WHAT YOU ARE ASKED TO DO: One line at a time, check the entries below for the word "orange", and copy each line that has it.

SUPPLIED DATA:
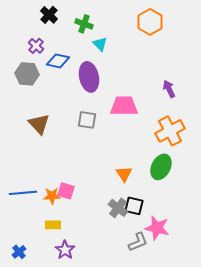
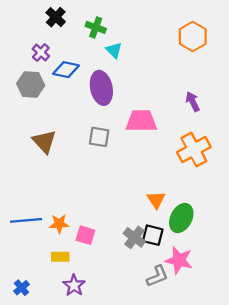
orange hexagon: (150, 22) -> (193, 37), moved
green ellipse: (161, 167) -> (181, 218), moved
orange triangle: (124, 174) -> (156, 200), moved
pink square: (66, 191) -> (85, 235), moved

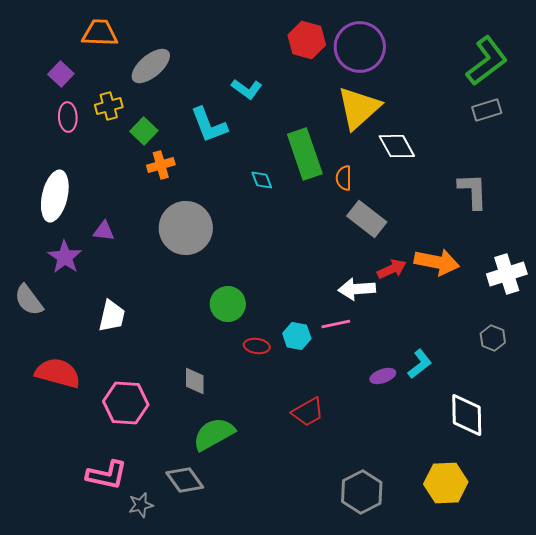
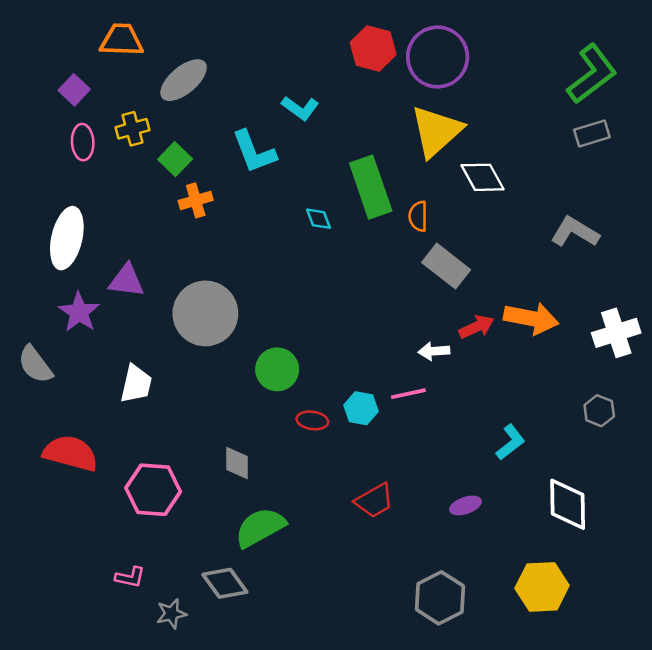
gray L-shape: (473, 191) -> (575, 232), turned -57
gray circle: (186, 228) -> (205, 313), moved
purple triangle: (104, 231) -> (126, 281), size x1.4
white arrow: (357, 289) -> (434, 351), size x0.7
purple ellipse: (383, 376) -> (466, 505), moved
pink L-shape: (107, 475) -> (130, 577), size x0.6

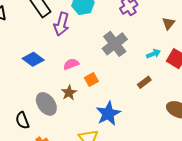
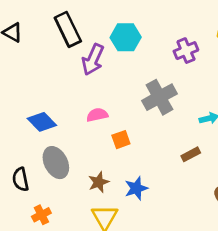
blue diamond: (33, 59) -> (42, 122), moved
brown star: (69, 93) -> (99, 182), moved
blue star: (108, 114) -> (136, 188), size x0.7

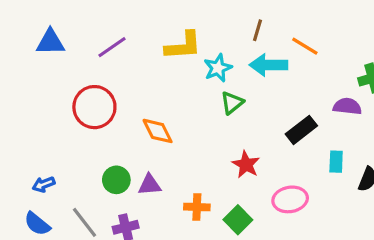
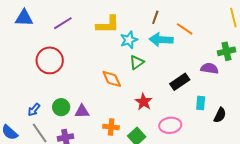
orange diamond: (158, 131) -> (112, 79), moved
blue arrow: (44, 184) -> (34, 110), moved, turned -32

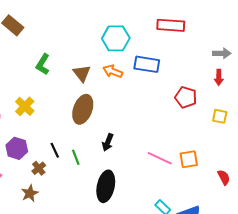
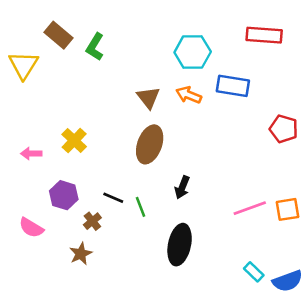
green L-shape: (43, 64) -> (95, 47), moved
black line: (55, 150) -> (113, 198), turned -42
pink line: (160, 158) -> (250, 208), turned -45

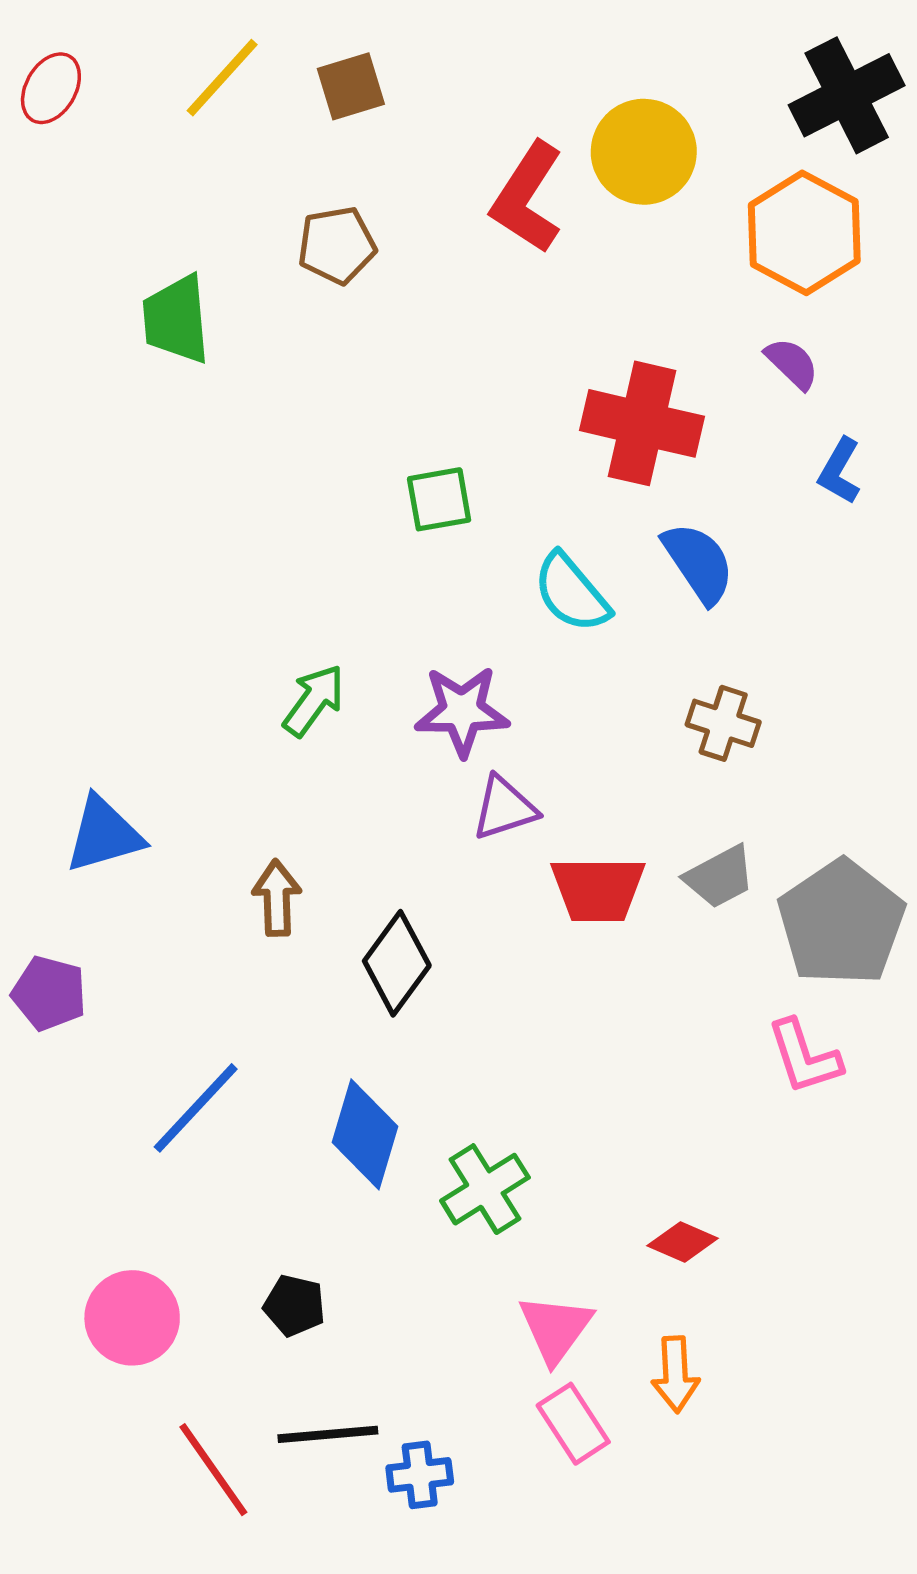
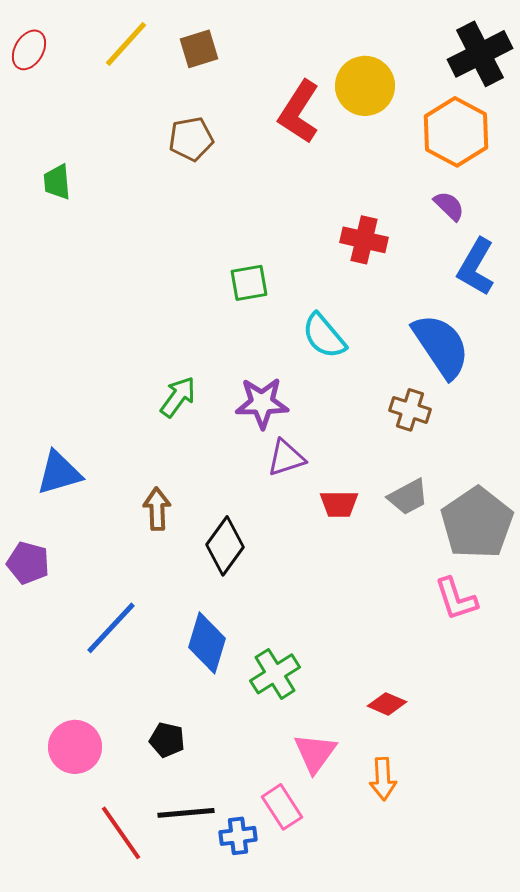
green trapezoid: (176, 319) -> (57, 182), moved, size x0.7
red cross: (642, 423) -> (364, 240), size x0.7
blue L-shape: (840, 471) -> (476, 267), size x1.5
blue semicircle: (698, 563) -> (441, 346), moved, size x1.4
red trapezoid: (598, 889) -> (339, 504), size x0.7
pink rectangle: (573, 1424) -> (282, 807), moved

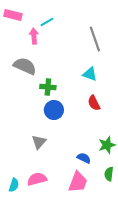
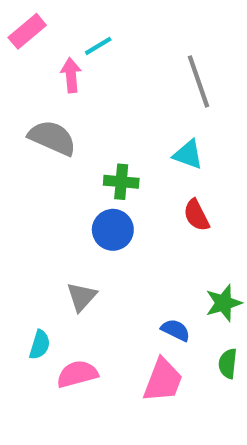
pink rectangle: (13, 15) -> (27, 31), turned -54
green cross: (48, 87) -> (121, 182), moved
cyan semicircle: (14, 185) -> (40, 345), moved

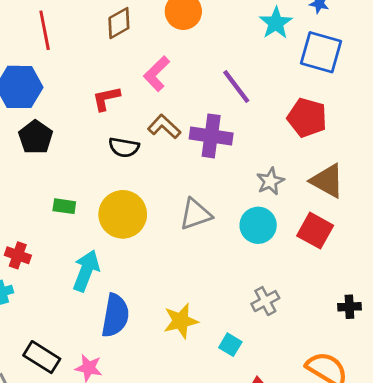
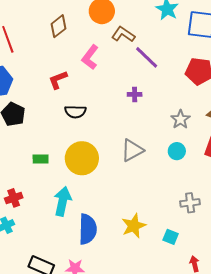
brown L-shape: (164, 127) -> (123, 34), moved
purple cross: (211, 136) -> (135, 94), size x0.5
cyan circle: (258, 225) -> (177, 151), size x0.7
red cross: (18, 255) -> (14, 198), turned -30
gray cross: (265, 301) -> (190, 203), turned 30

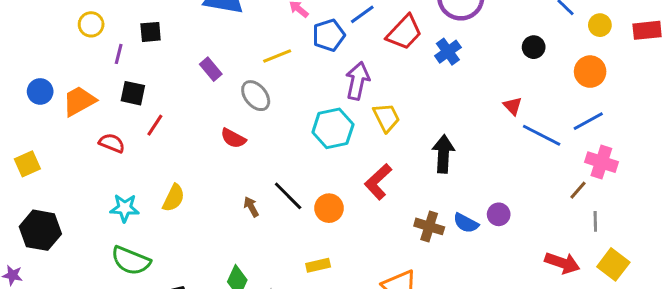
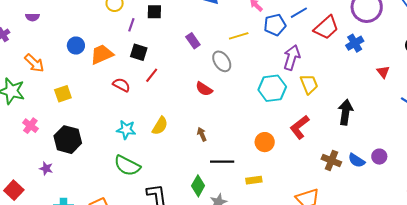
red triangle: (513, 106) -> (383, 72), moved
black line: (288, 196) -> (222, 162), moved, turned -50
brown arrow: (251, 207) -> (202, 134), moved

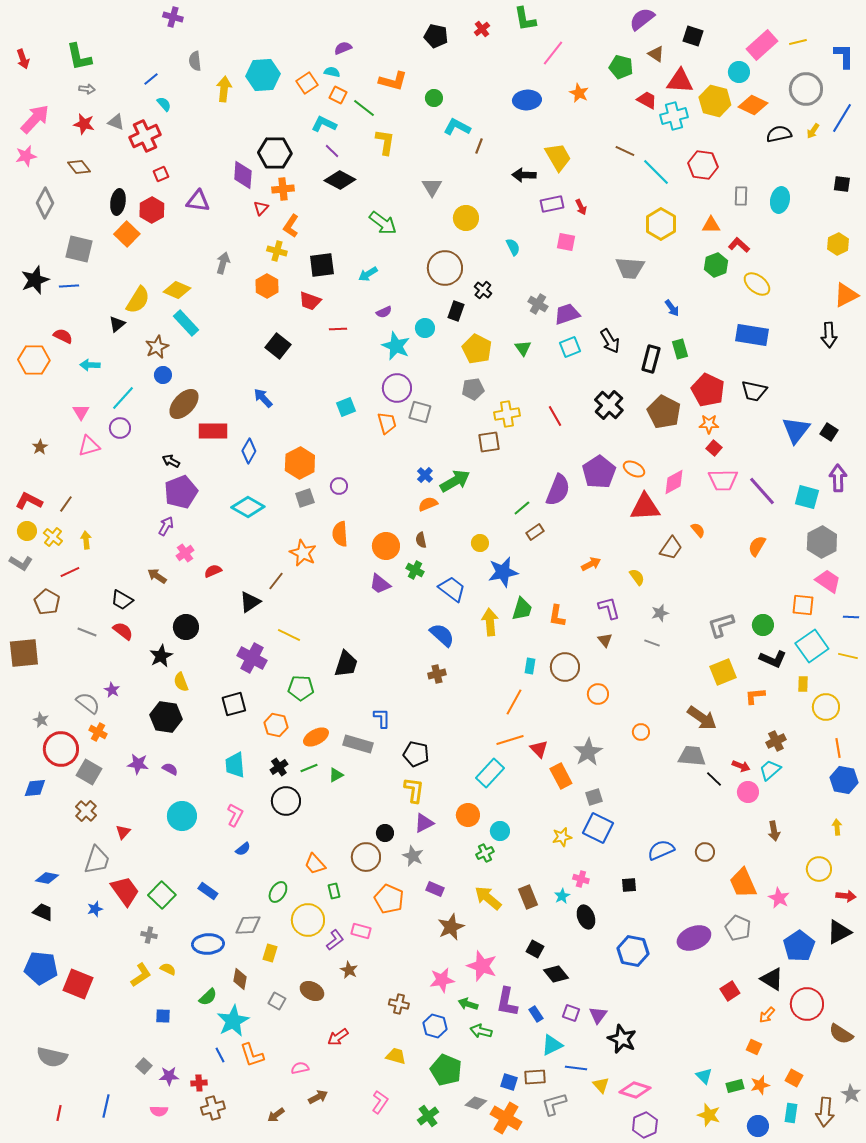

RESULT OF THE TASK:
orange hexagon: (150, 22) -> (193, 37), moved
orange triangle: (124, 174) -> (156, 200), moved
orange diamond: (158, 131) -> (112, 79), moved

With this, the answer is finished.